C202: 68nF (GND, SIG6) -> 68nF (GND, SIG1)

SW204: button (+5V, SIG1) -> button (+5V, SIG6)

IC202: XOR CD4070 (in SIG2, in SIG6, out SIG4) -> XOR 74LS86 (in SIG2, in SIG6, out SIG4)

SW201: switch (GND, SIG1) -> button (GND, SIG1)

...

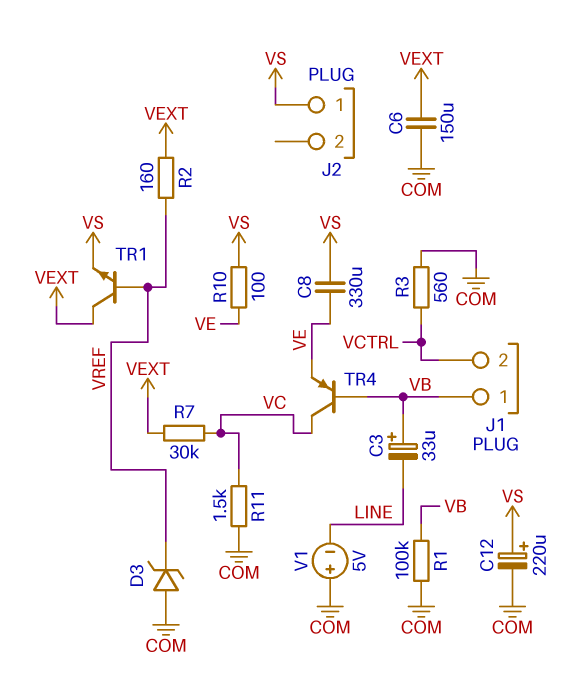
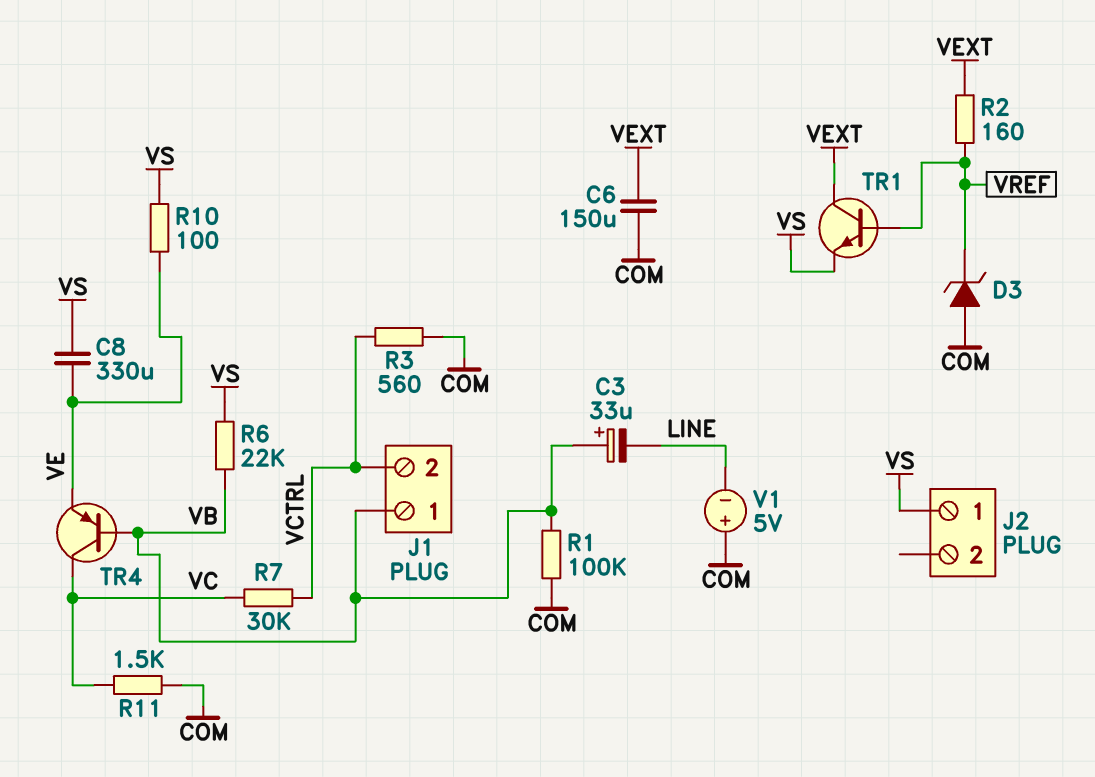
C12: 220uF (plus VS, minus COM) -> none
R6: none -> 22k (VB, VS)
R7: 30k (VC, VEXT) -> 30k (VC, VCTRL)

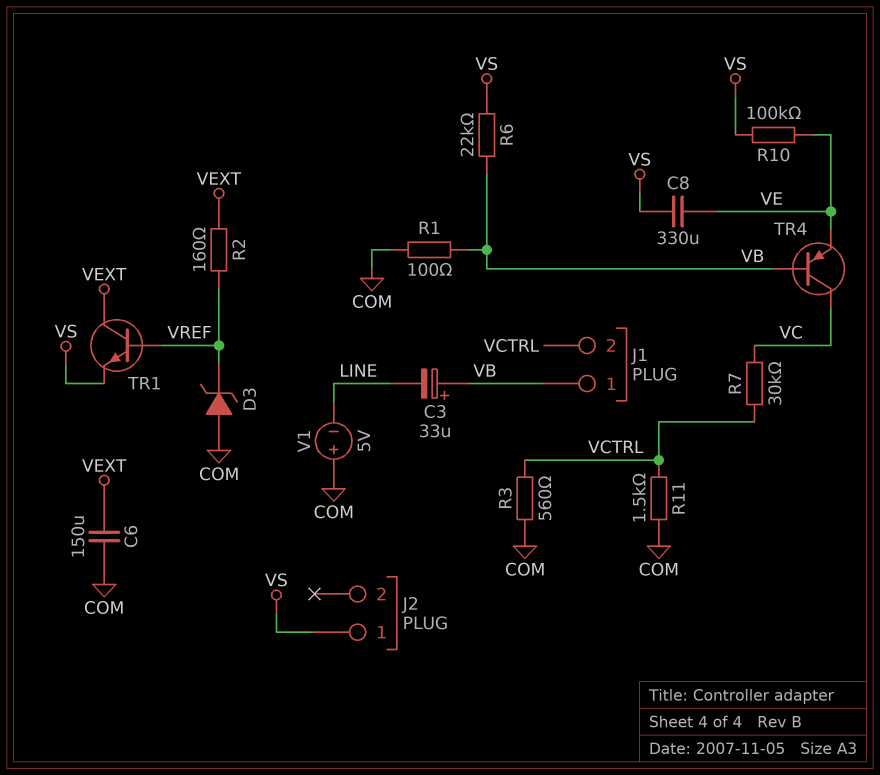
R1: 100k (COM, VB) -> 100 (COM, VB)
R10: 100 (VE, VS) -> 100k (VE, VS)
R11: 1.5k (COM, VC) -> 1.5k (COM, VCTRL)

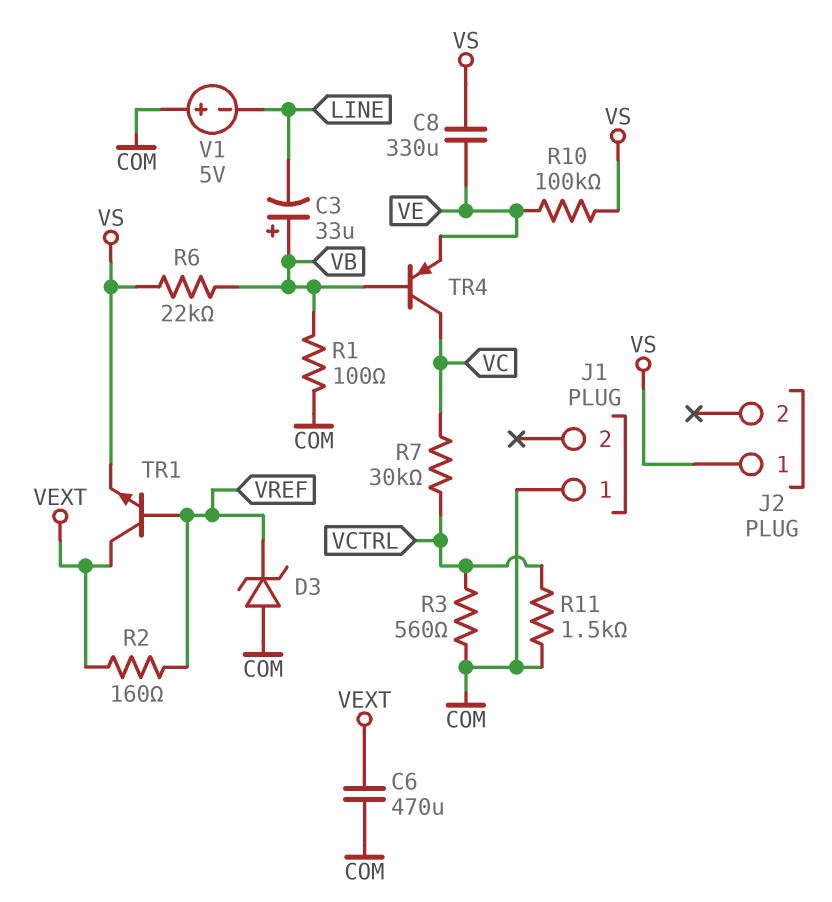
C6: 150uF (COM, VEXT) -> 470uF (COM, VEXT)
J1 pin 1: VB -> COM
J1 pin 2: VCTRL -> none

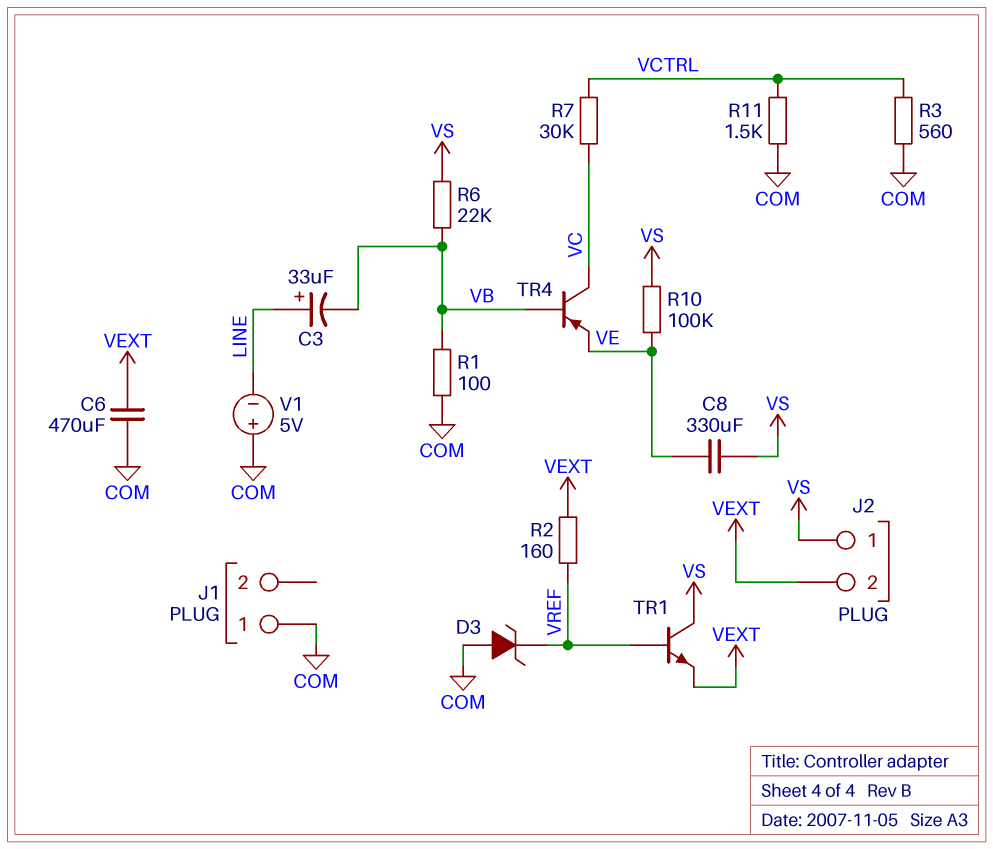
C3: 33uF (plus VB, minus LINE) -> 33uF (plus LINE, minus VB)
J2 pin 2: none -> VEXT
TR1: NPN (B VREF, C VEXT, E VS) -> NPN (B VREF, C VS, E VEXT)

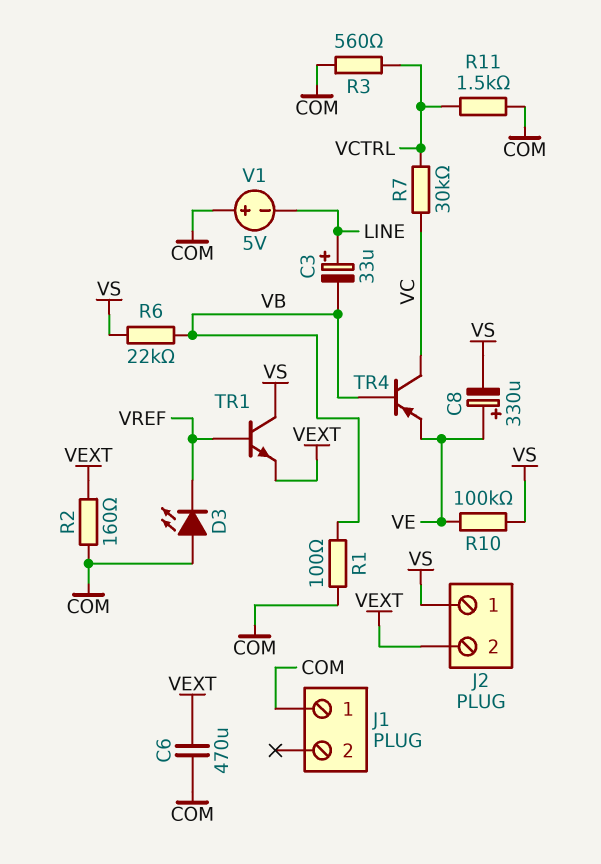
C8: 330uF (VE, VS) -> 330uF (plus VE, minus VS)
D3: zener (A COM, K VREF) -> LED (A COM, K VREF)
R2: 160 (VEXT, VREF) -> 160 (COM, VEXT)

> _AIM OF THE TASK_
Nothing but a number, please: how many lines of the listing hold the word "button"?

> _TASK RESULT_
2